**Written exercise**: Find each line in the material below that contains the string "grace", and copy those lines out.

Stored entries:
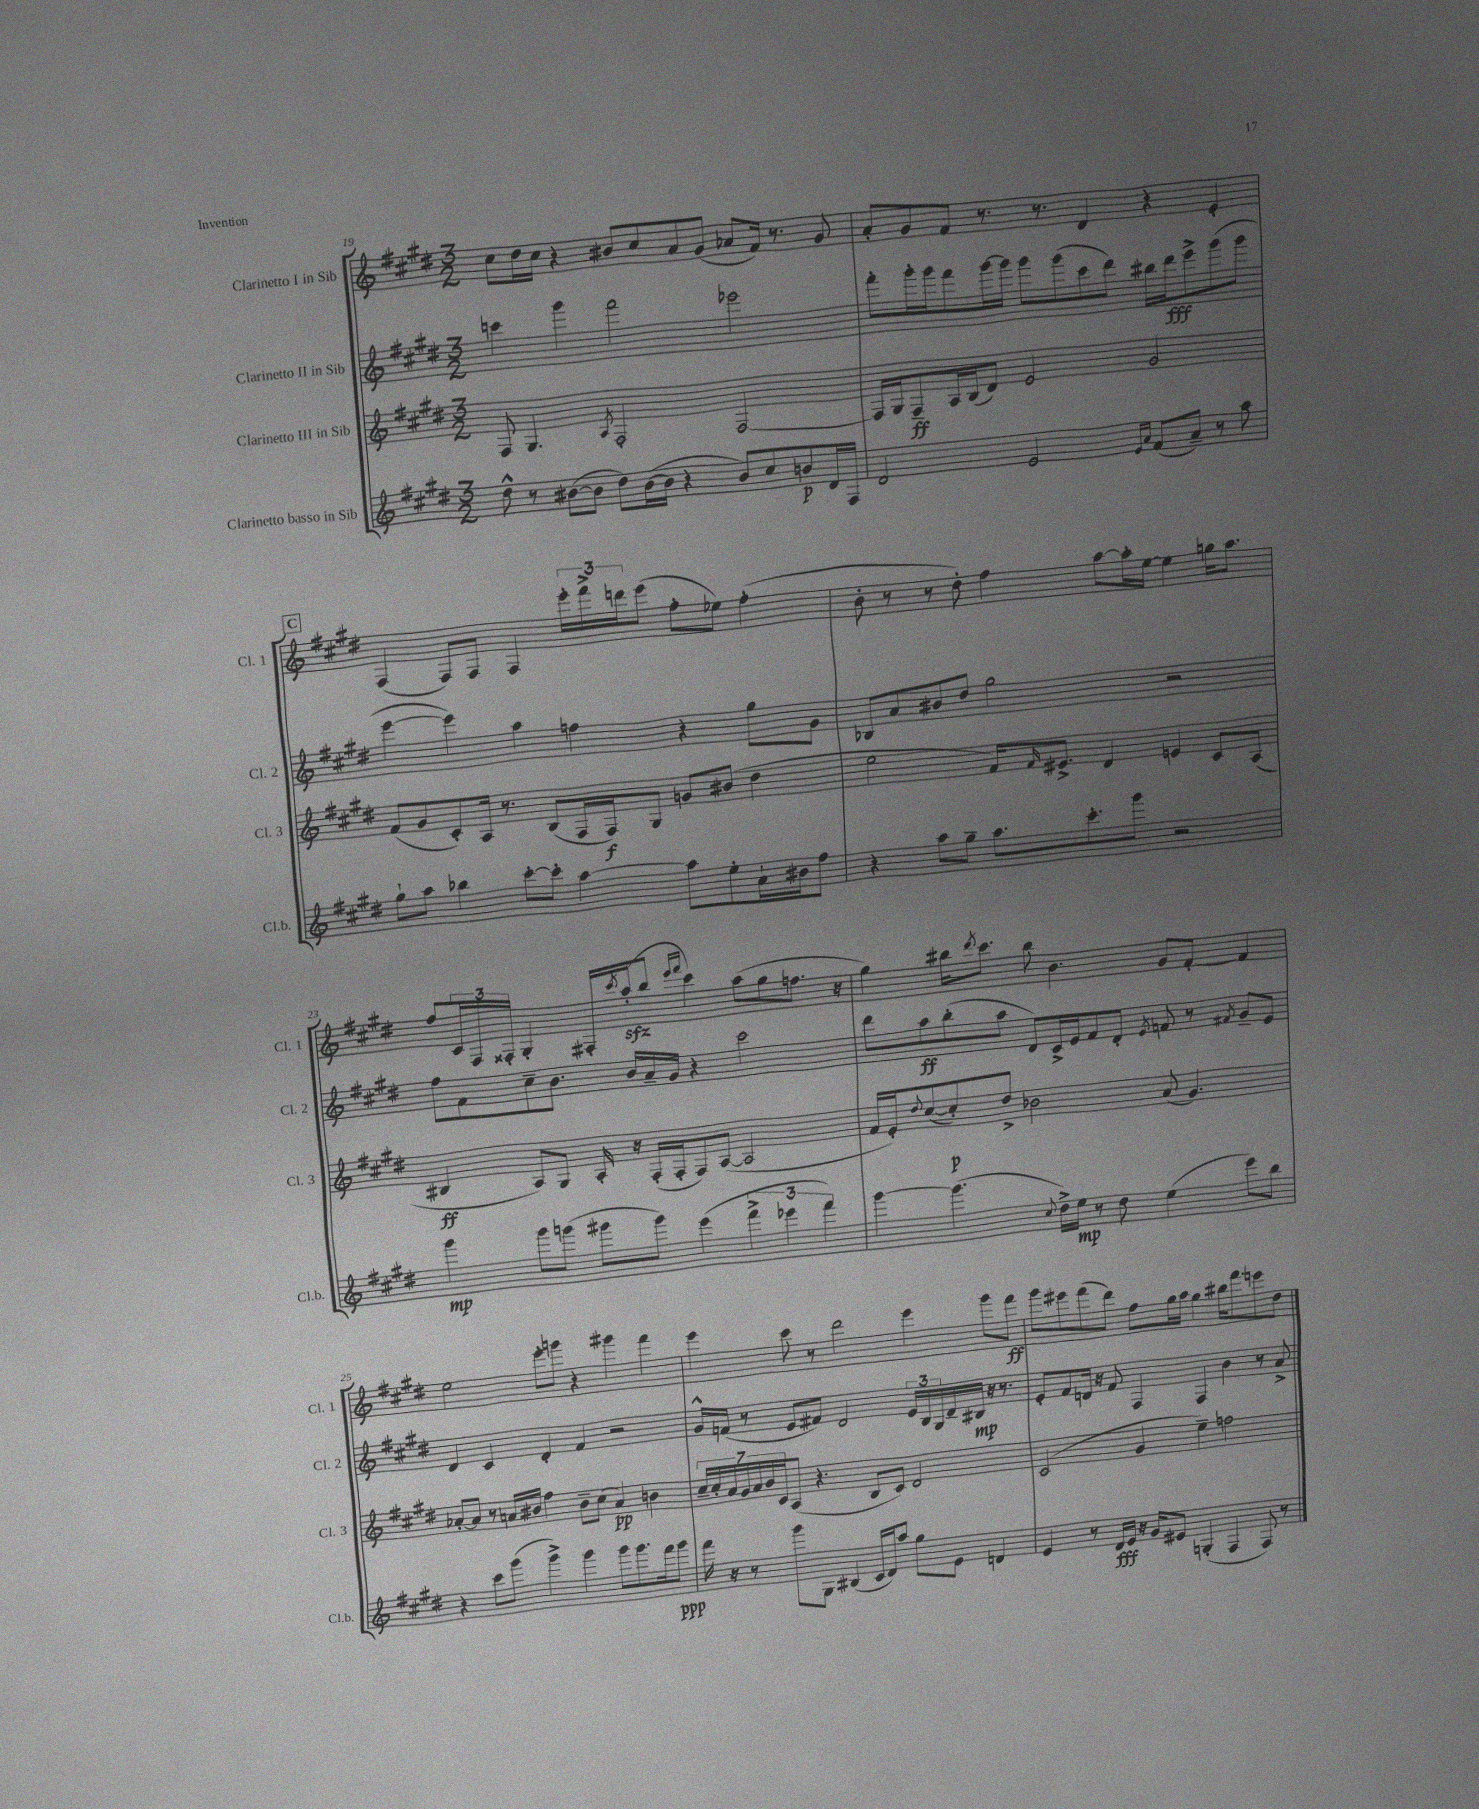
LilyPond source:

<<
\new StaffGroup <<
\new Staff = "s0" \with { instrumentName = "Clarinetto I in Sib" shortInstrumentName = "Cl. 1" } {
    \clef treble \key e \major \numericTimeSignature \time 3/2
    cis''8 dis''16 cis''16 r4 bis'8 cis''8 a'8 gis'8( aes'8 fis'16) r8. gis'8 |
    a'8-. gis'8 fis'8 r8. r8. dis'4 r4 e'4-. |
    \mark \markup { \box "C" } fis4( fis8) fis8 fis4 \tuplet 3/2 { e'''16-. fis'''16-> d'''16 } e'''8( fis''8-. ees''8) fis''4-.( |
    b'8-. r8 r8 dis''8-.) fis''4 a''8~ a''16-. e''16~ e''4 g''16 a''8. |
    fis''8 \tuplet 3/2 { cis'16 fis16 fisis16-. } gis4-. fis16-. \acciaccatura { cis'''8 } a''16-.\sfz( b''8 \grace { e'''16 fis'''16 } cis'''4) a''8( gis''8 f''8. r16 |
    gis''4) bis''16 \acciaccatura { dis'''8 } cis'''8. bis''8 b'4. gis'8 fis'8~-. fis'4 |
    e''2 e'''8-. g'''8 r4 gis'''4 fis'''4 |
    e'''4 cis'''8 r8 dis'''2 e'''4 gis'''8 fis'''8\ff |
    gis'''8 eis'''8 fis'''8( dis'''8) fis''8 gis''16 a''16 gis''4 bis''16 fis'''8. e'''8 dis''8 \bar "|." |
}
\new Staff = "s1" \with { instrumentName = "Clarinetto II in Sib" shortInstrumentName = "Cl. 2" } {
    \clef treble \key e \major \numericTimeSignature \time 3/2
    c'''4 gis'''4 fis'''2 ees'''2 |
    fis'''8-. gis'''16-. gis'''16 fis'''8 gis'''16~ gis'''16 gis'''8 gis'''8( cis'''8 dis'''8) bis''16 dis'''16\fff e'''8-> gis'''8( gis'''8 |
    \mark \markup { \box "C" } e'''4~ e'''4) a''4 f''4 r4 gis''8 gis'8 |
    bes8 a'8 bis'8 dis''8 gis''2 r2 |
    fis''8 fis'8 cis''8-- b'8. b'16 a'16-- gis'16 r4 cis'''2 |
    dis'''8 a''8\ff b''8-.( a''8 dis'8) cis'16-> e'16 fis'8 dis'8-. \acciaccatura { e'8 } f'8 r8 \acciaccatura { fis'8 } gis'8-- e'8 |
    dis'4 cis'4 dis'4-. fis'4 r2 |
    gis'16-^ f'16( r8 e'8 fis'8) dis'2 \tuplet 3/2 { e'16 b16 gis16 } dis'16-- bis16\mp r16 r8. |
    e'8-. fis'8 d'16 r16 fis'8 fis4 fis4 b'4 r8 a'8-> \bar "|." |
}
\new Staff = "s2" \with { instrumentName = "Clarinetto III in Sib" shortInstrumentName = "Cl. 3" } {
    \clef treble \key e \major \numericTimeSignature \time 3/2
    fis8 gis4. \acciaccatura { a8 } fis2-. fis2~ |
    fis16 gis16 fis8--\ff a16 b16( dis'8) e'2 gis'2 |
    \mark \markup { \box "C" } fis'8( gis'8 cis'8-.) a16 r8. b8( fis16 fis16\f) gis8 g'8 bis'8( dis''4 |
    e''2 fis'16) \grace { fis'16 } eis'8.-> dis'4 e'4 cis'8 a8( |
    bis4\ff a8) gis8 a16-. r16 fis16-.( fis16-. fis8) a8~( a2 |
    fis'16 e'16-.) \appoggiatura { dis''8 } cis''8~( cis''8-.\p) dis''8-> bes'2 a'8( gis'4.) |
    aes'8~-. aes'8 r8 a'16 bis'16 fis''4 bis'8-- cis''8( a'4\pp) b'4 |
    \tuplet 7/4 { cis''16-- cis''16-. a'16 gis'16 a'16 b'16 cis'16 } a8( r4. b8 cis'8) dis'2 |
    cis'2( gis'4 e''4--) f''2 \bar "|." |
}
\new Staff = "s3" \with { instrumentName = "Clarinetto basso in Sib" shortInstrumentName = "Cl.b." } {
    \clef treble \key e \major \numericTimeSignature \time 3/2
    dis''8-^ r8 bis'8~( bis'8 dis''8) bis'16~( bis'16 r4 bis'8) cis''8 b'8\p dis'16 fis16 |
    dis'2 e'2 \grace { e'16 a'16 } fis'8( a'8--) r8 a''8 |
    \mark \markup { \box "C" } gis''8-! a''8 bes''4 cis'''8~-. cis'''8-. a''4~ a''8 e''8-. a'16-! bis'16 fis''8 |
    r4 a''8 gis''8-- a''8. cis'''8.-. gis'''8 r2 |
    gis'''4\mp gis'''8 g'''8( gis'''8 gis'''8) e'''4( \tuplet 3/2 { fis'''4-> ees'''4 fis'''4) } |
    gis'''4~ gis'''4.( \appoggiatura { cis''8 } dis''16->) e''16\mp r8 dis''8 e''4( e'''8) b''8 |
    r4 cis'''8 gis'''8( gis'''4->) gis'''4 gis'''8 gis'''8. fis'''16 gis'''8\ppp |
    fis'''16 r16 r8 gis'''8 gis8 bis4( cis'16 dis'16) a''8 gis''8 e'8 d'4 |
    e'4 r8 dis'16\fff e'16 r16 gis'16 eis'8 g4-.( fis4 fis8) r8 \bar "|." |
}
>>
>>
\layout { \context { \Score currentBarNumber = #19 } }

--

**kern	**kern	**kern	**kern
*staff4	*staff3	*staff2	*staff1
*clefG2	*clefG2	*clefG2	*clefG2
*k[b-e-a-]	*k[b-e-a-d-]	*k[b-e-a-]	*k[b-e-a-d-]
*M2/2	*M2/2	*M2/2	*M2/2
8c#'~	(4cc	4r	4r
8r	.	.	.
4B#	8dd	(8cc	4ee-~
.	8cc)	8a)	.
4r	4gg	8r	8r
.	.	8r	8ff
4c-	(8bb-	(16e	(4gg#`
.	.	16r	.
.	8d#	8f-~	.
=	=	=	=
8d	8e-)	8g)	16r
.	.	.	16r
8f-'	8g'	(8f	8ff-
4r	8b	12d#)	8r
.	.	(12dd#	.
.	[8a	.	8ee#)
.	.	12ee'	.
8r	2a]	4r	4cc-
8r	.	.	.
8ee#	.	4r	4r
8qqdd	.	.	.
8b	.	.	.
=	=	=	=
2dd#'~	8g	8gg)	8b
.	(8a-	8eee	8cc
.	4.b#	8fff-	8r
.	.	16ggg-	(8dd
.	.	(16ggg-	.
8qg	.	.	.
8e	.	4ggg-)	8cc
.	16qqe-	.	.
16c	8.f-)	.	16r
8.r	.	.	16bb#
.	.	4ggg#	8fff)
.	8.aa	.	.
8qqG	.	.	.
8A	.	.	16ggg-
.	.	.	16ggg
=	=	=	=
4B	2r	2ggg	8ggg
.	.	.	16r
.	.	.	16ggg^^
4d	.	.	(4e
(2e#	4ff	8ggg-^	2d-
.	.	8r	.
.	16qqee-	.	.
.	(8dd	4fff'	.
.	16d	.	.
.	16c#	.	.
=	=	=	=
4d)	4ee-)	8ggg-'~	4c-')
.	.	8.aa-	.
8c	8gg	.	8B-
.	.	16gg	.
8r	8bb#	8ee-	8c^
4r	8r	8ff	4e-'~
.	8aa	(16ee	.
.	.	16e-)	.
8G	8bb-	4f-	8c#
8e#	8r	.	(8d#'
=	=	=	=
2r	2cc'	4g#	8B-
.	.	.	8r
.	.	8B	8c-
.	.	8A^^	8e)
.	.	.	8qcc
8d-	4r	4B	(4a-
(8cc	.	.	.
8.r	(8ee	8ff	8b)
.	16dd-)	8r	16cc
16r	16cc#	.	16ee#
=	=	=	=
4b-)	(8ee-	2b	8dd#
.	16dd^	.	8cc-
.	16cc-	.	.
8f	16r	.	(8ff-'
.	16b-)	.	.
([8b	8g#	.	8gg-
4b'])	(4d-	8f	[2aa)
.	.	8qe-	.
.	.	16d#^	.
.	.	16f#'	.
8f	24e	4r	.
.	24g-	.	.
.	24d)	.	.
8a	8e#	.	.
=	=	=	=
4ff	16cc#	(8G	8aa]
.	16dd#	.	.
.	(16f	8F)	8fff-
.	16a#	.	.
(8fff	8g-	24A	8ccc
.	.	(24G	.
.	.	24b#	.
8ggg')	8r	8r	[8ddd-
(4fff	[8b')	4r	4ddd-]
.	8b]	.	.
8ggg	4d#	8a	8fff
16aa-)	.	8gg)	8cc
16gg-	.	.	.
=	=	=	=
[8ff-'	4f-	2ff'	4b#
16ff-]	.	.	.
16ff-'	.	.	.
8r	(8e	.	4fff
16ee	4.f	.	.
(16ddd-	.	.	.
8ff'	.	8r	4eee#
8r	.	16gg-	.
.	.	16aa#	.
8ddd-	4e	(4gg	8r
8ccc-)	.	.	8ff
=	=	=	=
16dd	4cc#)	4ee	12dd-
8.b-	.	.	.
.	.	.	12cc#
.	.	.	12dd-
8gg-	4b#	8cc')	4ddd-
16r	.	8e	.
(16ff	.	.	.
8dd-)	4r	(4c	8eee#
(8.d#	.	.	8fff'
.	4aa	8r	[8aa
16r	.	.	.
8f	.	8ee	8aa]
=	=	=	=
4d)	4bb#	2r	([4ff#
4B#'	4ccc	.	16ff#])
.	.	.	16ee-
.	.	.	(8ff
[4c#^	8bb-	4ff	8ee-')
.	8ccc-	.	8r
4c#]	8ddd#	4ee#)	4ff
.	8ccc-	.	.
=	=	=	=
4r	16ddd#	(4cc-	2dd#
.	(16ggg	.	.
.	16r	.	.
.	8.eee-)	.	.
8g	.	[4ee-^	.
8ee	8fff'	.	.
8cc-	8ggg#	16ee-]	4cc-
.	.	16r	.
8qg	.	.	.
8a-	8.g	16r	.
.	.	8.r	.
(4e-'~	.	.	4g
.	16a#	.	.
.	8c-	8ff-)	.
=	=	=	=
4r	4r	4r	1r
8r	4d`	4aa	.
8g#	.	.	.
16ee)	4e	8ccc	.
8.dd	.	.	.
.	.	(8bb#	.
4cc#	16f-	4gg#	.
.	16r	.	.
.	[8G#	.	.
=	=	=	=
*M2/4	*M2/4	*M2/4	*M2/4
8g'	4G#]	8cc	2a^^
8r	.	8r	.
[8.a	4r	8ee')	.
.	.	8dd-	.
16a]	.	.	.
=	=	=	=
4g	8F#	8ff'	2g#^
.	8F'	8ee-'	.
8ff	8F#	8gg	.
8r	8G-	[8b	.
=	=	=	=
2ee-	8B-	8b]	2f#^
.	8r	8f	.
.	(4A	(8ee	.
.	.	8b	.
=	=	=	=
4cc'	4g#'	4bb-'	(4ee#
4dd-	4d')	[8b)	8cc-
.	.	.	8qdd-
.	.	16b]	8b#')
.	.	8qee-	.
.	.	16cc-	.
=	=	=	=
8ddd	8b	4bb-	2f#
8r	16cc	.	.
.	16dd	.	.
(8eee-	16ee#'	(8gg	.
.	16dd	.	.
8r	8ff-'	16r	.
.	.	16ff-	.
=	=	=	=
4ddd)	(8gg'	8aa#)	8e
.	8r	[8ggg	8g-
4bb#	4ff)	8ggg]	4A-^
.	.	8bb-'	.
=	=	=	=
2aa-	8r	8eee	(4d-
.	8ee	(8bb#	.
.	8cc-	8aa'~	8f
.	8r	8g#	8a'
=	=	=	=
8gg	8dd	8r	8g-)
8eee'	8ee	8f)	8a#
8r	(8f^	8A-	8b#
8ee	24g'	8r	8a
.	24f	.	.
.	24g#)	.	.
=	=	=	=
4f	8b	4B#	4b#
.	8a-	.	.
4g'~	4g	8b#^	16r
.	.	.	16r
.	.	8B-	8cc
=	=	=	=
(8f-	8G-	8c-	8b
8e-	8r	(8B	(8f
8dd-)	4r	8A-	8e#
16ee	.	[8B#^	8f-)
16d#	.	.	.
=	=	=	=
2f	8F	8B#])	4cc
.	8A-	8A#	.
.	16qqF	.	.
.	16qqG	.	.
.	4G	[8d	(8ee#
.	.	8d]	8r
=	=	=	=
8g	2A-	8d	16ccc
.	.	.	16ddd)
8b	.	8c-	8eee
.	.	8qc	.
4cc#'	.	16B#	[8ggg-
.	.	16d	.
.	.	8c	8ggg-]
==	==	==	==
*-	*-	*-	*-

==

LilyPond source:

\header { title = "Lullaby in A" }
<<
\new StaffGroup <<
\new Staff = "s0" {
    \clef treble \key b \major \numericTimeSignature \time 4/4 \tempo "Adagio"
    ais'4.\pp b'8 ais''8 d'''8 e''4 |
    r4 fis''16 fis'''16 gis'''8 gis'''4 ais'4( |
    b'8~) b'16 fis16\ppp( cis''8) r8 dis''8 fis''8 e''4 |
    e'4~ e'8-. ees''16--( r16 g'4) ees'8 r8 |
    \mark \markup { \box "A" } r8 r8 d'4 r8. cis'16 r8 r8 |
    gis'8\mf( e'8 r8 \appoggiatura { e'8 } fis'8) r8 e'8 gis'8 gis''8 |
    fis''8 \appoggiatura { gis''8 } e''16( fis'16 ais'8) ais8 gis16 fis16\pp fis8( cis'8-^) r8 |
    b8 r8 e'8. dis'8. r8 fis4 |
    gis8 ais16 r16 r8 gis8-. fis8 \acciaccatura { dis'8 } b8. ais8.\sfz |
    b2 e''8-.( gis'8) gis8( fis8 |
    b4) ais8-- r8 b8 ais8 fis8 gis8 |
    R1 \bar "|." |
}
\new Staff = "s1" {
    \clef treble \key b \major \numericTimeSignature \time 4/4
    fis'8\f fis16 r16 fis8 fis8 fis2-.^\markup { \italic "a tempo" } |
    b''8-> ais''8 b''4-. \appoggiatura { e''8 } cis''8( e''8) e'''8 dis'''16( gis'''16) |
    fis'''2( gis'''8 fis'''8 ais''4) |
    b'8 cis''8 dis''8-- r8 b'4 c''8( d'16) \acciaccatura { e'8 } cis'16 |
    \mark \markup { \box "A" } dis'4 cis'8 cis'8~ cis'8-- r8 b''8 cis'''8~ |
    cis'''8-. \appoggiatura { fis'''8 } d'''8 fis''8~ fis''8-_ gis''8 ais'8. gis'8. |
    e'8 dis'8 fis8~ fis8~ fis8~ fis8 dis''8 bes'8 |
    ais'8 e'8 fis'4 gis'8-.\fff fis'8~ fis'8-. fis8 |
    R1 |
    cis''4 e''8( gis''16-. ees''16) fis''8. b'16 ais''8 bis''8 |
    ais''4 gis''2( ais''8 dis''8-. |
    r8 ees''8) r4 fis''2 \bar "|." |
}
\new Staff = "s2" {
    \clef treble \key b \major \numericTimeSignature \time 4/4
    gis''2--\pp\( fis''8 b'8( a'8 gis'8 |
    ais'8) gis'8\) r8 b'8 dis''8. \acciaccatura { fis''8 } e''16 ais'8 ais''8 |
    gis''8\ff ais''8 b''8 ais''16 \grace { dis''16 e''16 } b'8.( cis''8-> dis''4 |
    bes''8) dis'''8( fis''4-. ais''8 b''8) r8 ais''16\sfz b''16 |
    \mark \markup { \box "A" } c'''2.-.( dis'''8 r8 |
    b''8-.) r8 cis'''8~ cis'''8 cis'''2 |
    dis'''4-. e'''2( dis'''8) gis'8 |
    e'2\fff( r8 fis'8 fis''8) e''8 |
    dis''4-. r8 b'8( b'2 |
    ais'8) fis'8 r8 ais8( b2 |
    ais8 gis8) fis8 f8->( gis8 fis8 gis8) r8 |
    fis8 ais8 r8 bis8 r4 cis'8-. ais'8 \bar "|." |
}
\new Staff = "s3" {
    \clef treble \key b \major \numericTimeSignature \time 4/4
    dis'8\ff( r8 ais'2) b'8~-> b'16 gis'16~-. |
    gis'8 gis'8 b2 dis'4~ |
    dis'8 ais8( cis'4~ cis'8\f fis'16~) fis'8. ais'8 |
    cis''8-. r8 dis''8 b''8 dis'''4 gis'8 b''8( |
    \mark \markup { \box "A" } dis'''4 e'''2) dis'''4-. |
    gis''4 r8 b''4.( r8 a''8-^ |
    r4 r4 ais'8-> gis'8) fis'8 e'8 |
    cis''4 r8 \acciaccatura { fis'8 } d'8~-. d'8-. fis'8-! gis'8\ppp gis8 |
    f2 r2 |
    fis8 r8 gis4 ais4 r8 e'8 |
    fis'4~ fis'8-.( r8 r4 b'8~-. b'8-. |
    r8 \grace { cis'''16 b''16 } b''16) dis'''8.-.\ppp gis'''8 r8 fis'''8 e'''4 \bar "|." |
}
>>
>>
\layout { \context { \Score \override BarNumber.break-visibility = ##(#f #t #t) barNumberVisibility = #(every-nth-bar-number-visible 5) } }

**Solution to the exercise**:
    fis''8 \tuplet 3/2 { cis'16 fis16 fisis16-. } gis4-. fis16-. \acciaccatura { cis'''8 } a''16-.\sfz( b''8 \grace { e'''16 fis'''16 } cis'''4) a''8( gis''8 f''8. r16 |
    e''2 fis'16) \grace { fis'16 } eis'8.-> dis'4 e'4 cis'8 a8( |
    dis'2 e'2 \grace { e'16 a'16 } fis'8( a'8--) r8 a''8 |
    gis''8\ff ais''8 b''8 ais''16 \grace { dis''16 e''16 } b'8.( cis''8-> dis''4 |
    r8 \grace { cis'''16 b''16 } b''16) dis'''8.-.\ppp gis'''8 r8 fis'''8 e'''4 \bar "|." |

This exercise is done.